YOUR INSTRUCTIONS
Wherever an image appears in the entries, drop it and reproduce everything else exactly.

PROVIDED INFORMATION
►
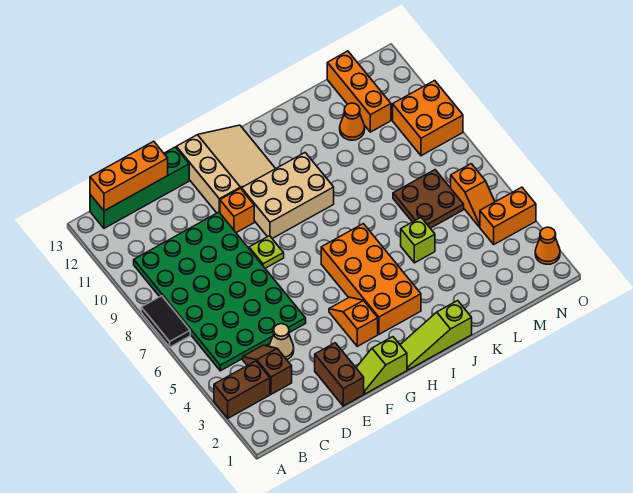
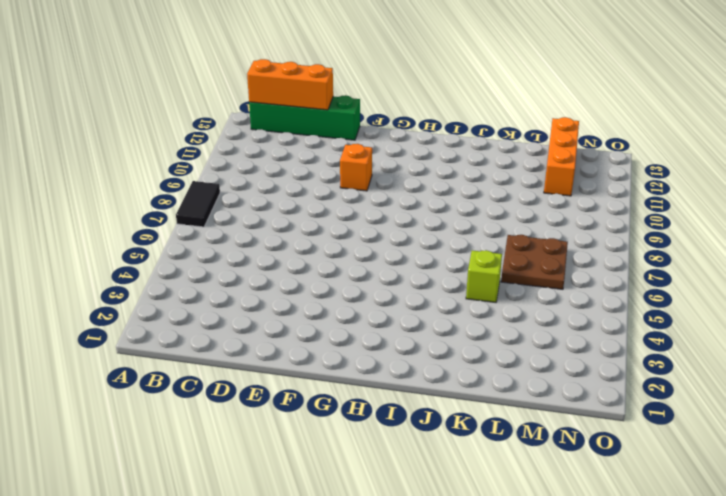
none -> brown brick A3:B3 level 1
none -> green plate B5:E10 level 1
none -> brown slope C3:C4 level 1 top 3

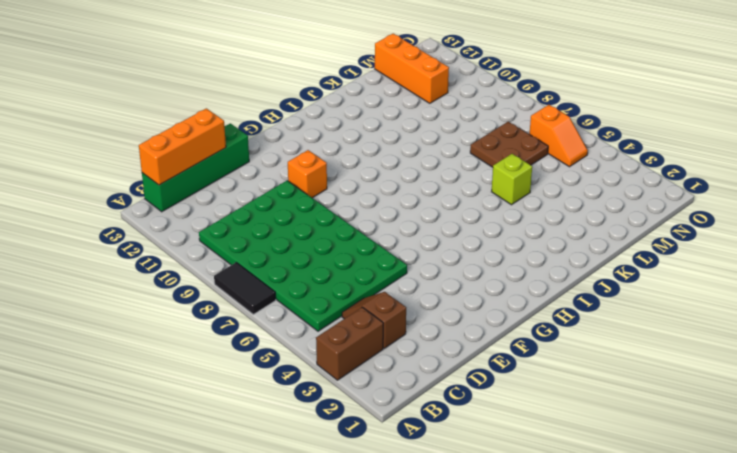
none -> tan cone D4 level 1
none -> brown brick E1:E2 level 1
none -> lime slope F1:G1 level 1 top G

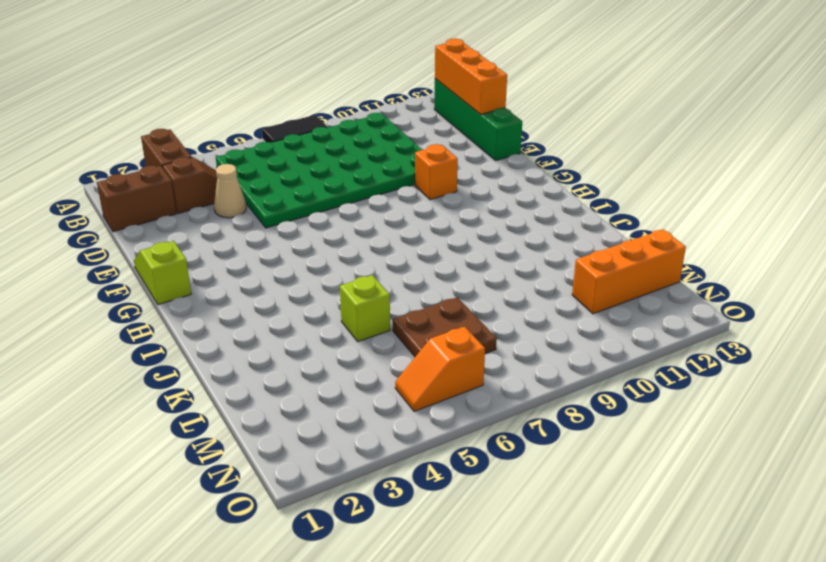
brown brick C1:C2 level 1 -> brown brick E1:E2 level 1
none -> lime plate F8 level 1
none -> tan slope F11:H13 level 1 top F
none -> orange slope G3:G4 level 1 top 3

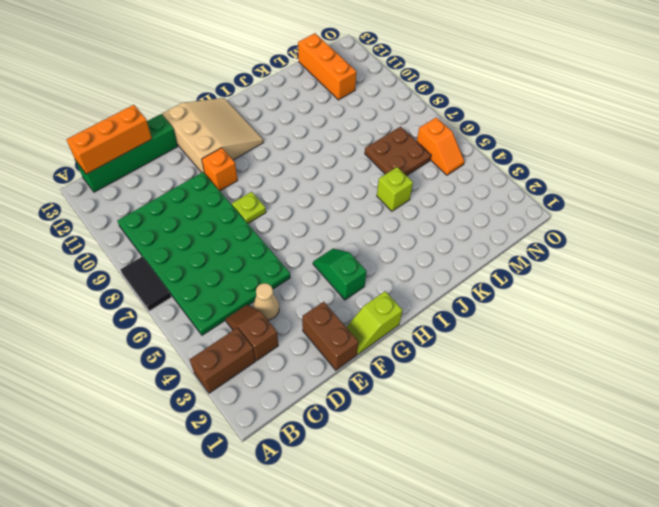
green slope G3:G4 level 1 top 3 -> orange slope G3:G4 level 1 top 3
none -> tan brick G9:I10 level 1
none -> lime slope H1:J1 level 1 top J
none -> orange brick H3:I6 level 1

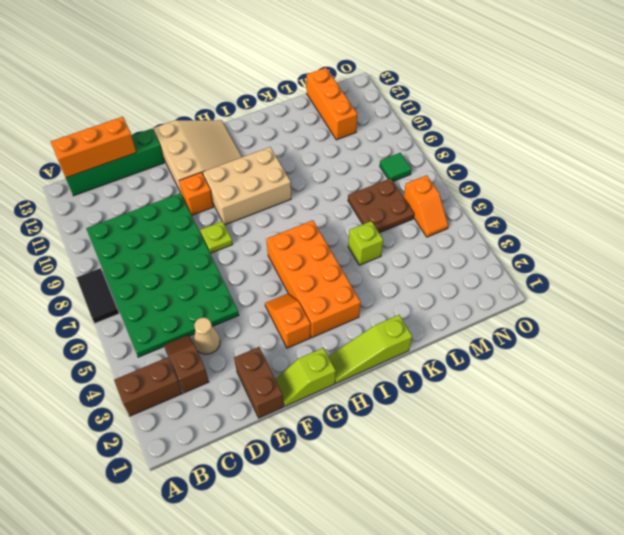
green tile N8 level 1 -> none
none -> orange cone L11 level 1
none -> orange brick N4:O4 level 1
none -> orange brick N9:O10 level 1

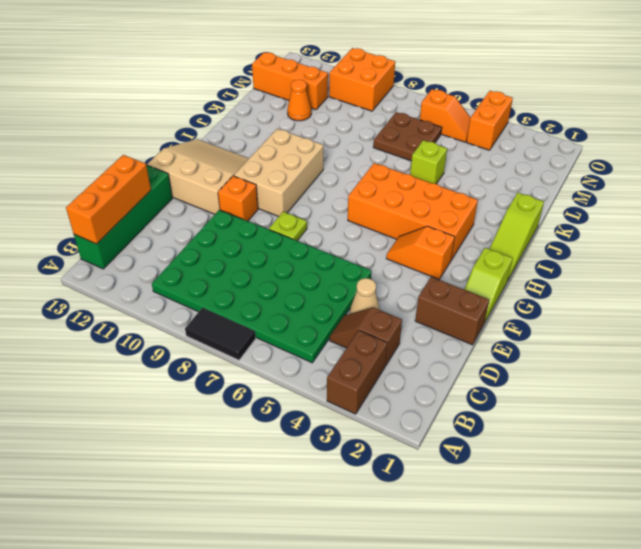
none -> orange cone O2 level 1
◄
EXERCISE RESPONSE
none -> brown brick A3:B3 level 1
none -> green plate B5:E10 level 1
none -> brown slope C3:C4 level 1 top 3

none -> tan cone D4 level 1
none -> brown brick E1:E2 level 1
none -> lime slope F1:G1 level 1 top G

brown brick C1:C2 level 1 -> brown brick E1:E2 level 1
none -> lime plate F8 level 1
none -> tan slope F11:H13 level 1 top F
none -> orange slope G3:G4 level 1 top 3

green slope G3:G4 level 1 top 3 -> orange slope G3:G4 level 1 top 3
none -> tan brick G9:I10 level 1
none -> lime slope H1:J1 level 1 top J
none -> orange brick H3:I6 level 1

green tile N8 level 1 -> none
none -> orange cone L11 level 1
none -> orange brick N4:O4 level 1
none -> orange brick N9:O10 level 1

none -> orange cone O2 level 1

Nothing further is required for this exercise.